ABOUT THIS TASK:
Which lines of the material contain the word "PMOS"? Show each one.
[PROVIDED INFORMATION — start]
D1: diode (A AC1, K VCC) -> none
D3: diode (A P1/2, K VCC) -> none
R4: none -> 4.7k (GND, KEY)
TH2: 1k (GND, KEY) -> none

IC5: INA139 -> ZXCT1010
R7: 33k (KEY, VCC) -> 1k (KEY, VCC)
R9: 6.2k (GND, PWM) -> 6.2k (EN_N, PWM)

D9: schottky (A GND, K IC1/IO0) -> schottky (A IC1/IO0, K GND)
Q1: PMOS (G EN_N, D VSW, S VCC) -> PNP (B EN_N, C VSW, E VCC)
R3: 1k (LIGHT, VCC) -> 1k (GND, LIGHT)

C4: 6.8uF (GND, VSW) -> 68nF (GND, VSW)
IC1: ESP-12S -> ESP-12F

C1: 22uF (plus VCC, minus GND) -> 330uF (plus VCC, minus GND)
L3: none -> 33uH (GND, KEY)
[PROVIDED INFORMATION — finish]
[PROVIDED INFORMATION — start]
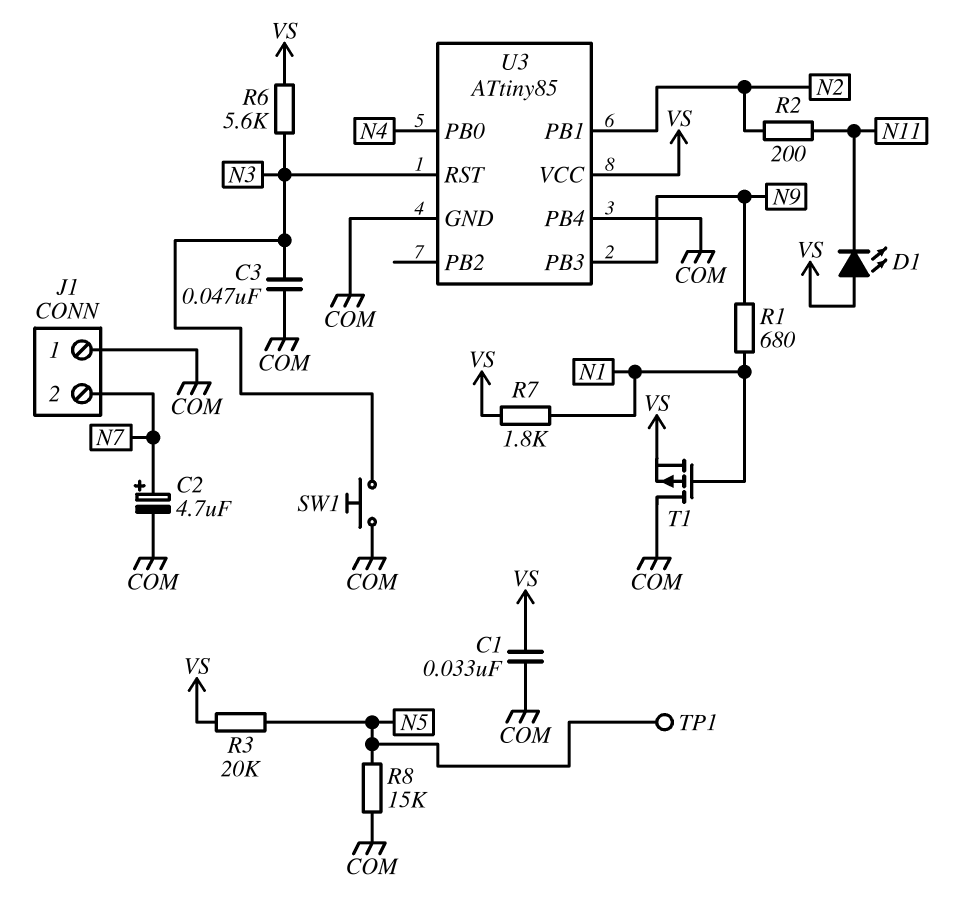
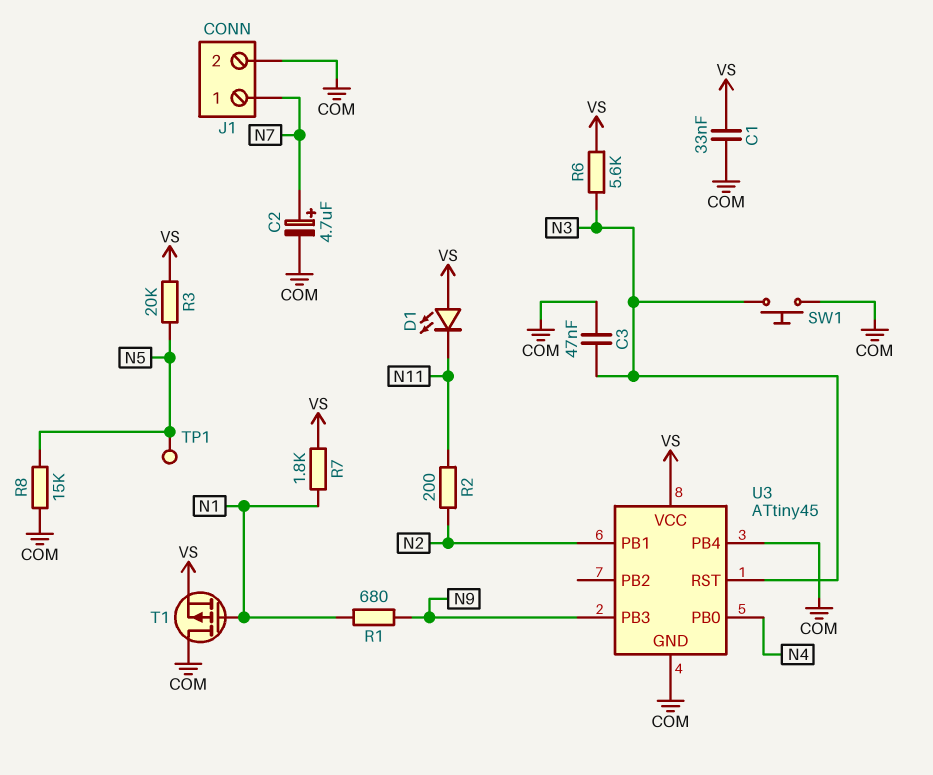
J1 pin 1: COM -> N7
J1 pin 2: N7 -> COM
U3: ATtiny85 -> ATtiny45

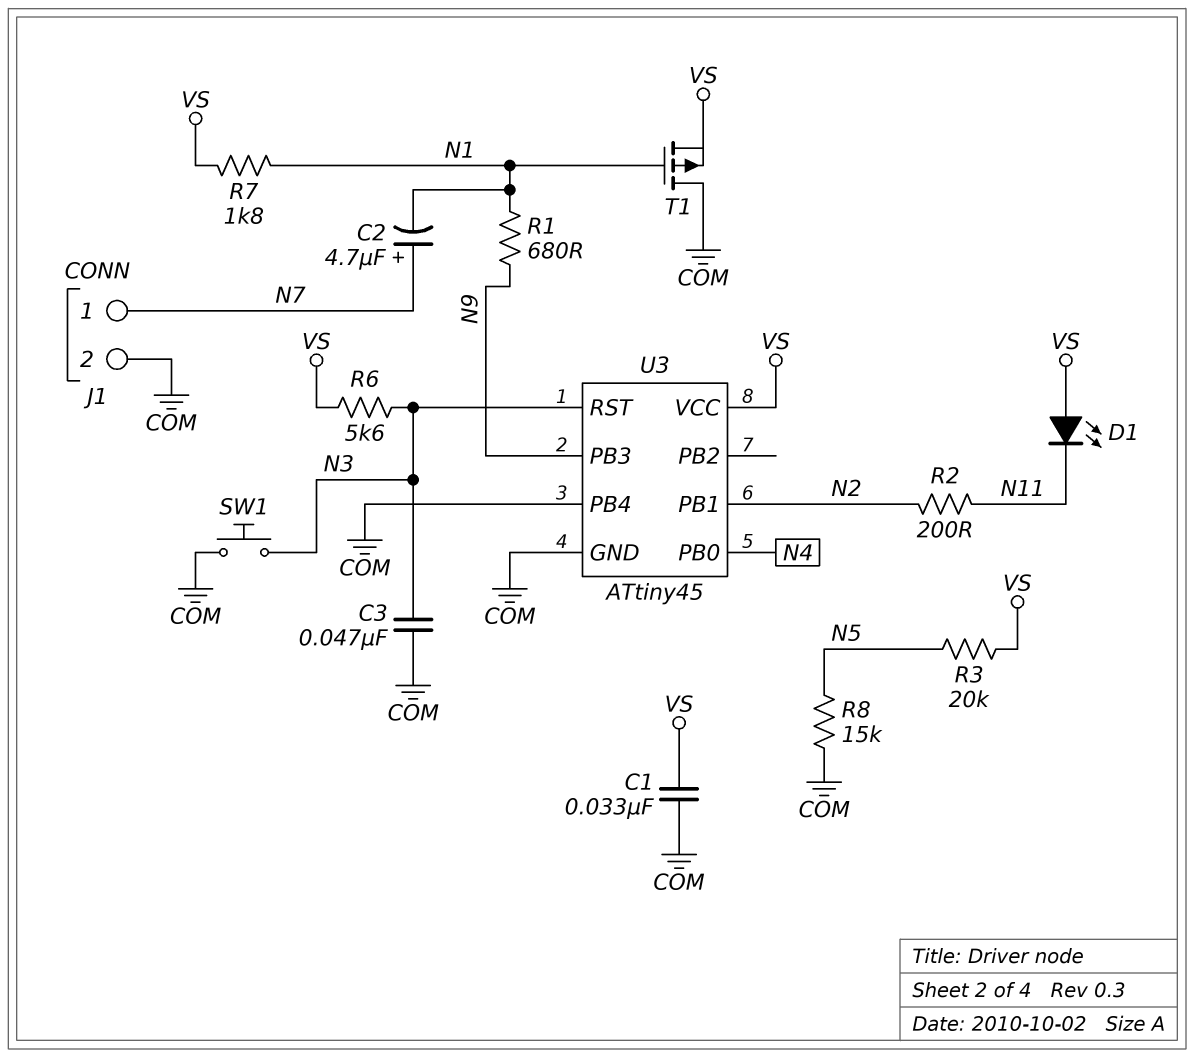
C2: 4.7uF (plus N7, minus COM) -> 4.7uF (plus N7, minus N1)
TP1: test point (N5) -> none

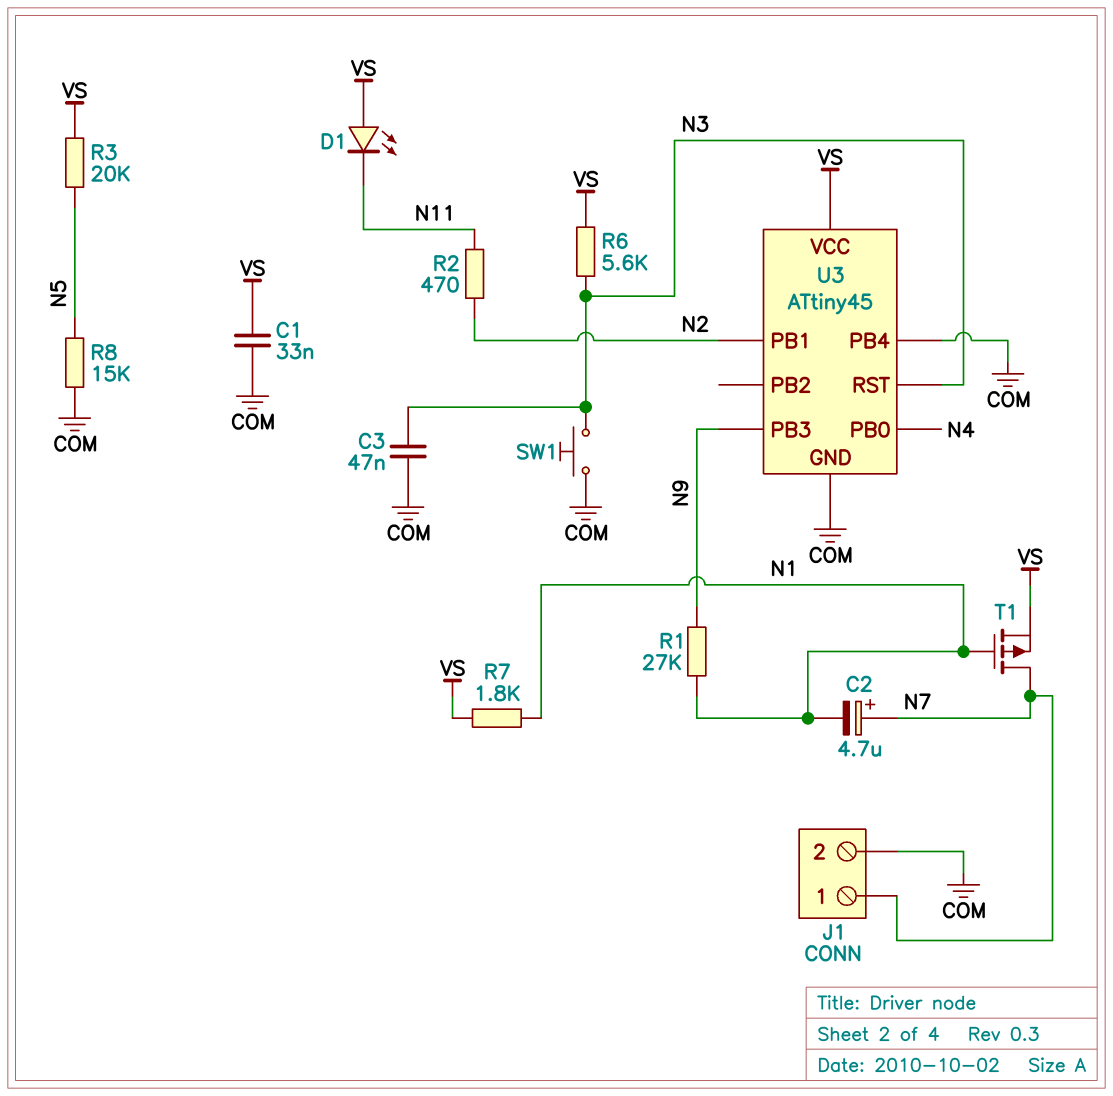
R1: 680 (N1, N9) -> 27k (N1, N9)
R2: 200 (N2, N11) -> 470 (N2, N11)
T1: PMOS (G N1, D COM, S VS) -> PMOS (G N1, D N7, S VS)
[PROVIDED INFORMATION — finish]
OUTPUT:
Q1: PMOS (G EN_N, D VSW, S VCC) -> PNP (B EN_N, C VSW, E VCC)
T1: PMOS (G N1, D COM, S VS) -> PMOS (G N1, D N7, S VS)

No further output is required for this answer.